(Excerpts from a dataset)

┌──

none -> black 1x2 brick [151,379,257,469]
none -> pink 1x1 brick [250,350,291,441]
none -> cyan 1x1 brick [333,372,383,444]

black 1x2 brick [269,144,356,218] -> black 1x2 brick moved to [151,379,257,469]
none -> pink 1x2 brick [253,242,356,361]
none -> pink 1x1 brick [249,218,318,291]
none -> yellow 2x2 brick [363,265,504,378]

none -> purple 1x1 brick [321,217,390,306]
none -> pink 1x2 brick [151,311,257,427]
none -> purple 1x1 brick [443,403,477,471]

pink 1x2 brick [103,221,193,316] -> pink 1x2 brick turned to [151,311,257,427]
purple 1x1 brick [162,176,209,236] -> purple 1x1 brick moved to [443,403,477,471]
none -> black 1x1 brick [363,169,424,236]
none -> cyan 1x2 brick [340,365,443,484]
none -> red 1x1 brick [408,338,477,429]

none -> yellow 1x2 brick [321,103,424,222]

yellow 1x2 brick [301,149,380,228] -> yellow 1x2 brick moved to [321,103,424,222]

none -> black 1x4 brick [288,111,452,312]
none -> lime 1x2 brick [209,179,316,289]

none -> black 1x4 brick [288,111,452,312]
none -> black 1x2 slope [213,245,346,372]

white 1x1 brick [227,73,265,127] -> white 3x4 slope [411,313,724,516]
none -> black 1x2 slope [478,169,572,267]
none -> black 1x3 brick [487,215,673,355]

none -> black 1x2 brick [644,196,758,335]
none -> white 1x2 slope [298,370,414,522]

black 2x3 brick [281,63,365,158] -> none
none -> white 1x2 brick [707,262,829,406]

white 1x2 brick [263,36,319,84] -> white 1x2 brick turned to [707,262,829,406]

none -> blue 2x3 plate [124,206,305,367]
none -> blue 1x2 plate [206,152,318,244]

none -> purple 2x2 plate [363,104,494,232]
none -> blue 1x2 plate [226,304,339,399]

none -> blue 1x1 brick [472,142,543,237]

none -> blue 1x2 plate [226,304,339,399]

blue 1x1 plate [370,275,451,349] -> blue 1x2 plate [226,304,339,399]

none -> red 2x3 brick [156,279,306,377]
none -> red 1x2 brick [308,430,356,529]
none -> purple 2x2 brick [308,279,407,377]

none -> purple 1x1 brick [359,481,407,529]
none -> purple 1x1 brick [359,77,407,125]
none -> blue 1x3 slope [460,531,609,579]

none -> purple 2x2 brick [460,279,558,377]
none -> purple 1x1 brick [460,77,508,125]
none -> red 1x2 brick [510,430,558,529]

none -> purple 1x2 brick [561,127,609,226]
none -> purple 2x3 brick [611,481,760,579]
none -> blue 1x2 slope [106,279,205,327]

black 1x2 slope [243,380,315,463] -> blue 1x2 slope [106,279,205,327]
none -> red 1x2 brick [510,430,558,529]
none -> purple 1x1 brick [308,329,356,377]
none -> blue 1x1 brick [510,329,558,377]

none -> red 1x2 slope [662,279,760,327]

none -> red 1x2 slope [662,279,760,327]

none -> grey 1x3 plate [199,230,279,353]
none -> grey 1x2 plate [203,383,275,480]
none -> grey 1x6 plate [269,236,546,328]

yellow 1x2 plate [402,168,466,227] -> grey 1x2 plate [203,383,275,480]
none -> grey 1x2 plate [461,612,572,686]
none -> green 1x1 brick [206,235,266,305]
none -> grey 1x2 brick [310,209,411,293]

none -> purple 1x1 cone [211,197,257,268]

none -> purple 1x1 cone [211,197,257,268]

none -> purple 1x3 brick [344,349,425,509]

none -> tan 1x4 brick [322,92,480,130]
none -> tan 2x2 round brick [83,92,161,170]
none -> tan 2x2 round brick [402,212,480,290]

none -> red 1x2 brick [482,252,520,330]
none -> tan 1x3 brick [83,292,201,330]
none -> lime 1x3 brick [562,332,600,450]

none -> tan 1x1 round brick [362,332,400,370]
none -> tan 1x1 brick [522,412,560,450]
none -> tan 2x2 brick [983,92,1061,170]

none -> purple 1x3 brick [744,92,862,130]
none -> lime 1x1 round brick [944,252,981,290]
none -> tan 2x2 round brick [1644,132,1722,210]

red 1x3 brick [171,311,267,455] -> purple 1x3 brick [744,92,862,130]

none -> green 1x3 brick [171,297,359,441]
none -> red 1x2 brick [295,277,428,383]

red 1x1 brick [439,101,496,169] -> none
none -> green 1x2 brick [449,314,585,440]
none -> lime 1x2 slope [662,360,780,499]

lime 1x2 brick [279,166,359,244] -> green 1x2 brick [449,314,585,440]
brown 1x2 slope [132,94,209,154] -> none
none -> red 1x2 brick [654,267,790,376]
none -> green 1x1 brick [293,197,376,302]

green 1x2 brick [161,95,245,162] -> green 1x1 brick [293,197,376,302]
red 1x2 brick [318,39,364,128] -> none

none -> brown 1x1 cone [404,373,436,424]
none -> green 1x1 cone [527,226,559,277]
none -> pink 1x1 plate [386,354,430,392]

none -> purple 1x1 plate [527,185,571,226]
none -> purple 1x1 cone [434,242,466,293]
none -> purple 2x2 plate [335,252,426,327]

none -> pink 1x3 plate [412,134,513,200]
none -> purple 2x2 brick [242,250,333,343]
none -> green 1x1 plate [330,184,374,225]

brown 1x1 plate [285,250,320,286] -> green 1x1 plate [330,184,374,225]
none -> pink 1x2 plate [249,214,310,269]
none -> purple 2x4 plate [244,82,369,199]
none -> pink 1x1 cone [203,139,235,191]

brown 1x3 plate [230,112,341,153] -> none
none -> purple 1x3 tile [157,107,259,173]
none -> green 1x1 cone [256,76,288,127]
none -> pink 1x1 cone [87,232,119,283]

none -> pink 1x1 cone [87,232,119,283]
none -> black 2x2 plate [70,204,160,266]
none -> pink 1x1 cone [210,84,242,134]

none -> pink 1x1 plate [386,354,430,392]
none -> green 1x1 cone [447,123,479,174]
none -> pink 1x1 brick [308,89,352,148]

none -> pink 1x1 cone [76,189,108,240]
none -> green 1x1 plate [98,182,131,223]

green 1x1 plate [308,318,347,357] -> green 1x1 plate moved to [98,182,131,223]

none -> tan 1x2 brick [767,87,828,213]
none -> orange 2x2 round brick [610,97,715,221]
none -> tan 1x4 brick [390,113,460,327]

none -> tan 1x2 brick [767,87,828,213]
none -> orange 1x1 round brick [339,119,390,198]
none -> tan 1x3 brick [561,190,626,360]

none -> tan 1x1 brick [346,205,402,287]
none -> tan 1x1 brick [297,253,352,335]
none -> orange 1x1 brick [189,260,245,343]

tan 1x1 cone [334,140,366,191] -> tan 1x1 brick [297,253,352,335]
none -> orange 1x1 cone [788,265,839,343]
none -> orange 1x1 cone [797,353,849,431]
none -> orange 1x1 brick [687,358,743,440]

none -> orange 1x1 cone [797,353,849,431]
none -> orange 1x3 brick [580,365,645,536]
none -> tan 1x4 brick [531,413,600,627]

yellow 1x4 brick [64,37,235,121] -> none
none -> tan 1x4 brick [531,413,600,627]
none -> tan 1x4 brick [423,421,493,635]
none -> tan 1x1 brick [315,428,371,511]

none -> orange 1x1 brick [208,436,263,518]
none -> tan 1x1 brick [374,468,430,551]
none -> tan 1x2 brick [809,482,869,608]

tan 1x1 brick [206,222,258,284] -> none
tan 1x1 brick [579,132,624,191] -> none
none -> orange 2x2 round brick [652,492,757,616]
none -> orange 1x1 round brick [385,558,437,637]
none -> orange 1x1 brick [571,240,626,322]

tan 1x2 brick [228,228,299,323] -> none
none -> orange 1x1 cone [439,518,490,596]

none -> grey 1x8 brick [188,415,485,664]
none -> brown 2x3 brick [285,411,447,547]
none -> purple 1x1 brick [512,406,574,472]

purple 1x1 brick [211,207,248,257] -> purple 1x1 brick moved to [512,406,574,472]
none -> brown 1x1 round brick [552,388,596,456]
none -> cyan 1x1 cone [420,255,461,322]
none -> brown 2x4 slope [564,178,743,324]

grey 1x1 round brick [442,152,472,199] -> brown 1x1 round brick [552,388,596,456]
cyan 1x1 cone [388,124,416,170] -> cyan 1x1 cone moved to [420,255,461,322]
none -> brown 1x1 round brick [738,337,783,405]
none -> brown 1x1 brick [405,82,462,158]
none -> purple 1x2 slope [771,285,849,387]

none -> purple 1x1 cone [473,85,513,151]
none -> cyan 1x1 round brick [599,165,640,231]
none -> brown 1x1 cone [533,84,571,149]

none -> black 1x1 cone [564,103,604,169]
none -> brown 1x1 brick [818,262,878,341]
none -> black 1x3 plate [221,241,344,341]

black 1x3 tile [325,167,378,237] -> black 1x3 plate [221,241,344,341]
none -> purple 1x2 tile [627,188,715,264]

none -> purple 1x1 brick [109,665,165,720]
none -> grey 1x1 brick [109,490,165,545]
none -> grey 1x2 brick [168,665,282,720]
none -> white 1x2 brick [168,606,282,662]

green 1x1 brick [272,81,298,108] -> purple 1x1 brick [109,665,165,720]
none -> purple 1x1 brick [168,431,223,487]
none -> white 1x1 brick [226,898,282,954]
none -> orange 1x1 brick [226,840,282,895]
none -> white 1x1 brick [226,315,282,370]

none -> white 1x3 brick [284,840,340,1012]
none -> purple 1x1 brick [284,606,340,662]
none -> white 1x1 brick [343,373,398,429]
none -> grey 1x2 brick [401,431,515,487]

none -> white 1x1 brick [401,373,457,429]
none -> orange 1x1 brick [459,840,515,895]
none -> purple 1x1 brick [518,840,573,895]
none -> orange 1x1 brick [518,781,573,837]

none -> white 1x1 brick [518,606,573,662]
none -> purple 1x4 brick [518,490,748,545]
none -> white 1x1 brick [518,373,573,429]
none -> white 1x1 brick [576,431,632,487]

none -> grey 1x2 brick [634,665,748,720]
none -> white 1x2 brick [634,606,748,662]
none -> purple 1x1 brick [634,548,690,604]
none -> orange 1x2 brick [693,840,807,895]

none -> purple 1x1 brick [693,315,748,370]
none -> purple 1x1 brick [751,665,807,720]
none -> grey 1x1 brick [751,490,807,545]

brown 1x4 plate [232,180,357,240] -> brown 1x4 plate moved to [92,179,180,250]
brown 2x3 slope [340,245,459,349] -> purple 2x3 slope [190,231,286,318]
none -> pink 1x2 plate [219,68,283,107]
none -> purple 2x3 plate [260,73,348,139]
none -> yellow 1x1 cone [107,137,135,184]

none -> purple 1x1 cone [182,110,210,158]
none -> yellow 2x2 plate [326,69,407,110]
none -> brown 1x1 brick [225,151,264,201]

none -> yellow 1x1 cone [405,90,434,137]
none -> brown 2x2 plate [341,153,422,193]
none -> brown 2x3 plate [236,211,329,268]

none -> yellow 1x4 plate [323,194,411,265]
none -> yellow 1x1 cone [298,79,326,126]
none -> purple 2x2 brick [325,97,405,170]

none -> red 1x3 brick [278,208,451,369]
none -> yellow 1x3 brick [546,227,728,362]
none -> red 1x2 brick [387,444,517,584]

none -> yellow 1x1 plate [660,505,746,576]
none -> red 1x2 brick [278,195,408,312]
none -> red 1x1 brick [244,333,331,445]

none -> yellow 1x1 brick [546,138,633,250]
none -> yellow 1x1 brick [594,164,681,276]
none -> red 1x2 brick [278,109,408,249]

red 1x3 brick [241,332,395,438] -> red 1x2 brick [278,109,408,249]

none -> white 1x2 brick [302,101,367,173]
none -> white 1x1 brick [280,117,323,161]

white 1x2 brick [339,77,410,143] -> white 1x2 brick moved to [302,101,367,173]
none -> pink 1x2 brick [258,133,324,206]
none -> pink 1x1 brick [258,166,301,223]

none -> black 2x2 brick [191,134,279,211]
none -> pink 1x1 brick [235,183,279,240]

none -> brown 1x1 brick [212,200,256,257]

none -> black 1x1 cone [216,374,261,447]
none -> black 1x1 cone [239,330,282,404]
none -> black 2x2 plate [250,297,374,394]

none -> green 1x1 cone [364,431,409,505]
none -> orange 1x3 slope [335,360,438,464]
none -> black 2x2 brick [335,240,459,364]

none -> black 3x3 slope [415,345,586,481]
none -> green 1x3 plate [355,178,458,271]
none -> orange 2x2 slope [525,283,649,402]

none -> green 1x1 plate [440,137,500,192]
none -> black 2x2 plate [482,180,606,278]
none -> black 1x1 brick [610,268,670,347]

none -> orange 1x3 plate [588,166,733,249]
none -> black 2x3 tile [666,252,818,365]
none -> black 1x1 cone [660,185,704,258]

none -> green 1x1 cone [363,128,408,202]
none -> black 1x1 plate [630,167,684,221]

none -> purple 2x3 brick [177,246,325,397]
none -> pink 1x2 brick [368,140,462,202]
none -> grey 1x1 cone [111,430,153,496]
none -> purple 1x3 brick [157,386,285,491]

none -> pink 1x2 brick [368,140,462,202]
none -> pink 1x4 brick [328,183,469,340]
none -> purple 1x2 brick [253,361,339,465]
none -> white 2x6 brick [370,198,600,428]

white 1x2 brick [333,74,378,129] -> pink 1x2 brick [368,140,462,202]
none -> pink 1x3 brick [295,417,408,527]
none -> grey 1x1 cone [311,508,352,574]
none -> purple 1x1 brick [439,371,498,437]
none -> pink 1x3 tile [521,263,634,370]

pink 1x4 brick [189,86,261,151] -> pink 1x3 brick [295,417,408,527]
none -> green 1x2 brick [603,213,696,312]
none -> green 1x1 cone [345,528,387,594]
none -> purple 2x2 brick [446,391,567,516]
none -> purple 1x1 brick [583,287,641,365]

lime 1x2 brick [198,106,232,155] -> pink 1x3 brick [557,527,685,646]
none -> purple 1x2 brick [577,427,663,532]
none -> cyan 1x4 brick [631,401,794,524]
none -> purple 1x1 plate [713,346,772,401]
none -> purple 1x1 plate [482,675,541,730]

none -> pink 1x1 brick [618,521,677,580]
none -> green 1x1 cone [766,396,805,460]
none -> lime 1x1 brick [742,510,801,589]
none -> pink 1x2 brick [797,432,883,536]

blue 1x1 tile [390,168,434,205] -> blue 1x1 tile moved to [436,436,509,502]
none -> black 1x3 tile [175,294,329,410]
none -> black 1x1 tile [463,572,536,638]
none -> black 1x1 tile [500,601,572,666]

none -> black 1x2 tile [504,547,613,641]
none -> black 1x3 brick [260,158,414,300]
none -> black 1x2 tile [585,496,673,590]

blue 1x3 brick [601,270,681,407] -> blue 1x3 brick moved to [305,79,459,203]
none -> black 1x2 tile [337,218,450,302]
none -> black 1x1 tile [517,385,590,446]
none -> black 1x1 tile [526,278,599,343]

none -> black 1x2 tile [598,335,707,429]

└──

## EXERCISE GOAL:
What number of lines above include the string "blue"? State it and nothing else.

## COMPLETED EXERCISE:
12